== Data in this exercise

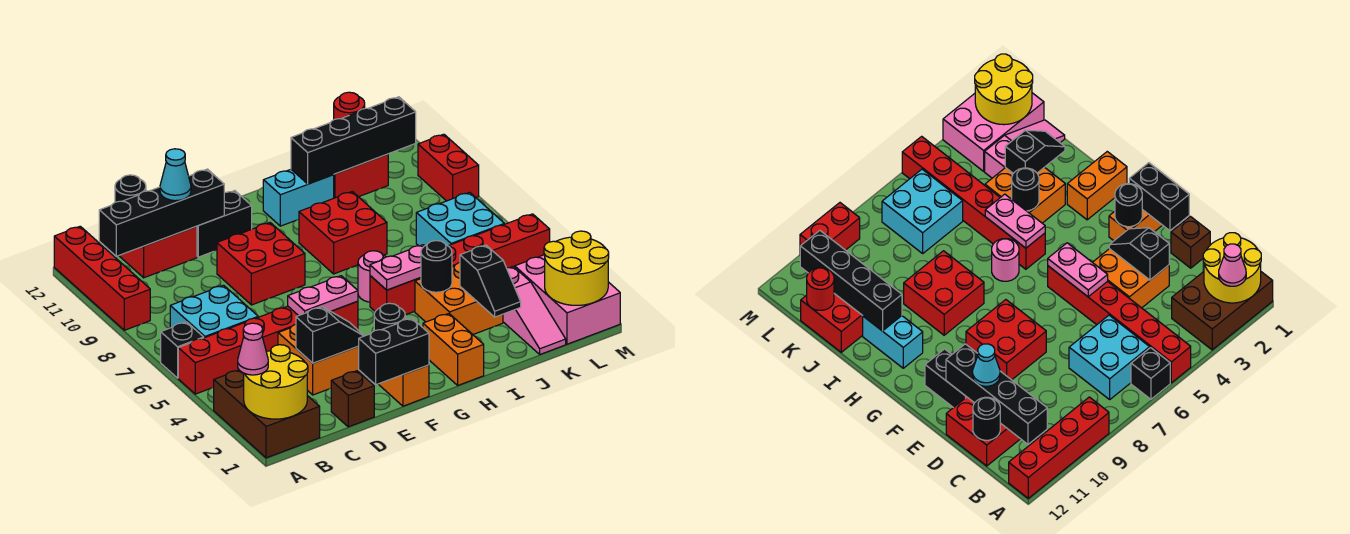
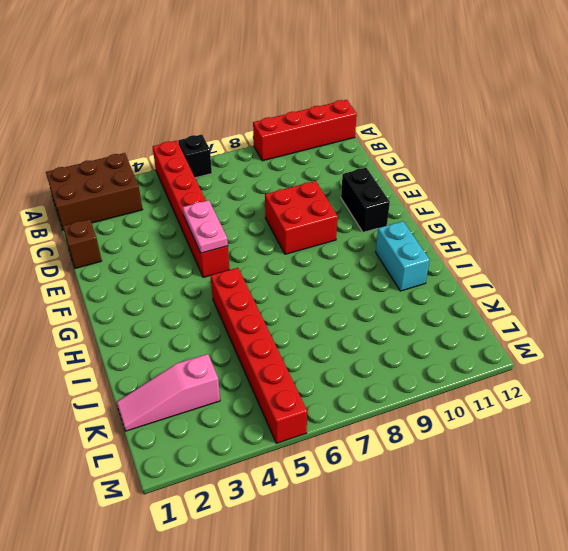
none -> cyan brick B6:C7 level 1
none -> red brick C11:D12 level 1
none -> orange brick D3:E4 level 1
none -> orange brick F1:F2 level 1

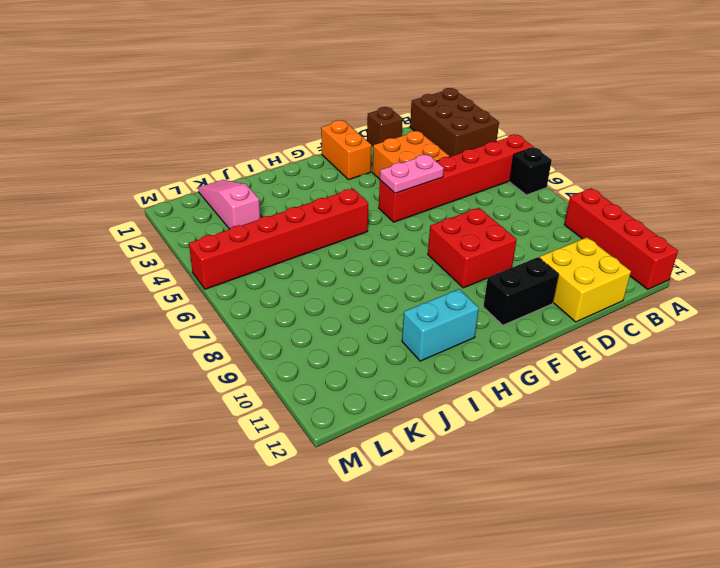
yellow brick C11:D12 level 1 -> red brick C11:D12 level 1
none -> cyan brick B6:C7 level 1
none -> orange brick H1:H2 level 1
none -> pink round brick H6 level 1
none -> red brick H8:I9 level 1

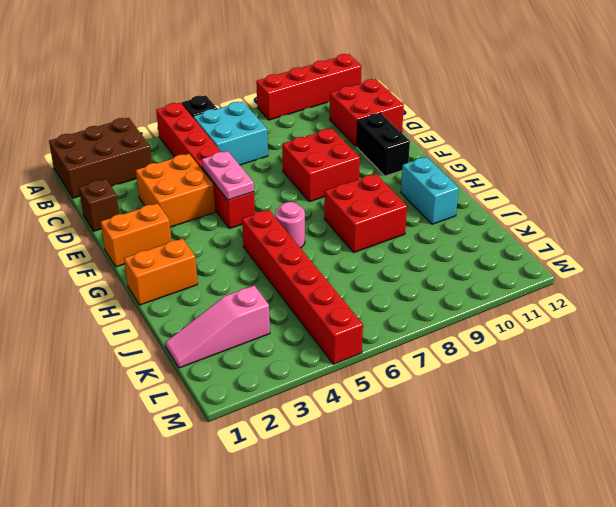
none -> orange brick I3:J4 level 1
none -> red brick J11:K12 level 1
none -> cyan brick K6:L7 level 1
none -> pink brick L1:M3 level 1

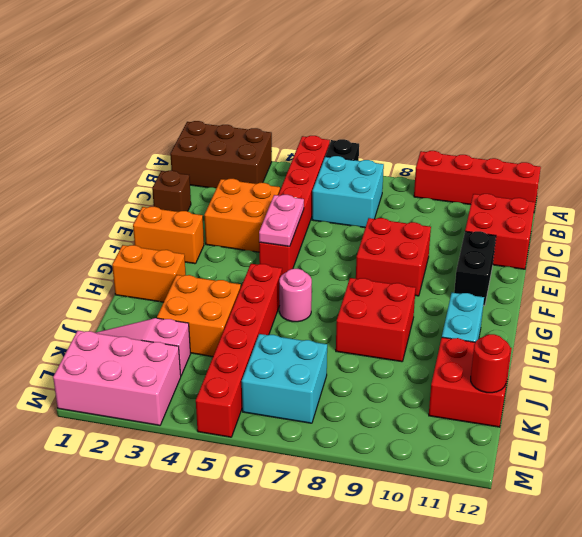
none -> red brick M9:M10 level 1
none -> yellow round brick A1:B2 level 2
none -> black brick B11:E11 level 2
none -> black round brick C12 level 2

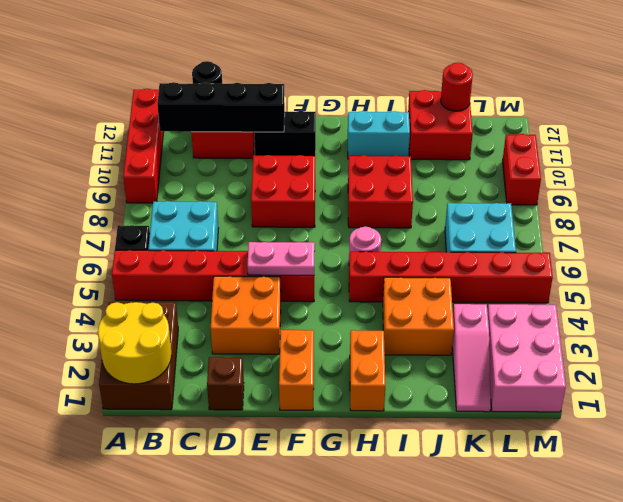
none -> black slope D3:E3 level 2 top D
none -> black brick E1:F1 level 2
none -> black round brick F2 level 2
none -> pink plate H5:I5 level 2

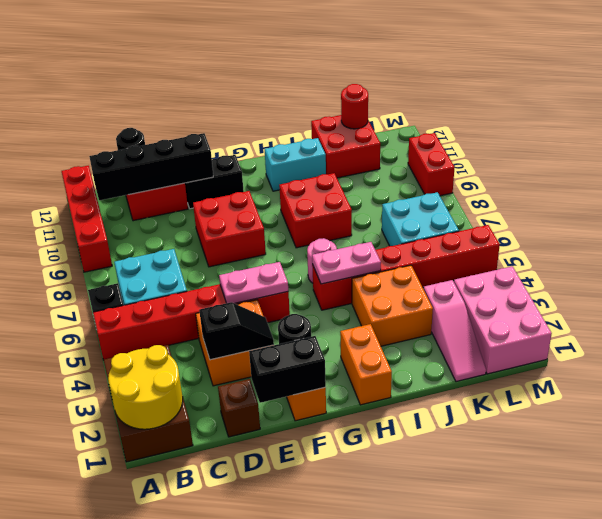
none -> black round brick I4 level 2
none -> black brick I11:L11 level 2
none -> black slope J2:J3 level 2 top 3
none -> yellow round brick L1:M2 level 2

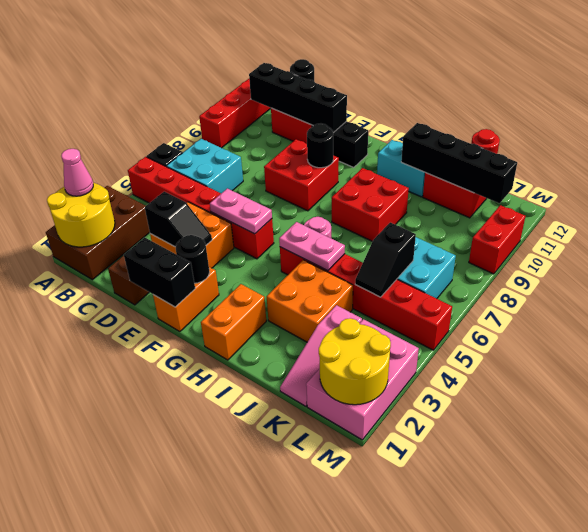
black round brick F9 level 2 -> black round brick I4 level 2
black slope K5:K6 level 2 top 6 -> black slope J2:J3 level 2 top 3
none -> cyan cone D11 level 3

====

• Your assignment: Pick out and copy the lines of the material that include the word "orange".

• Your response:
none -> orange brick D3:E4 level 1
none -> orange brick F1:F2 level 1
none -> orange brick H1:H2 level 1
none -> orange brick I3:J4 level 1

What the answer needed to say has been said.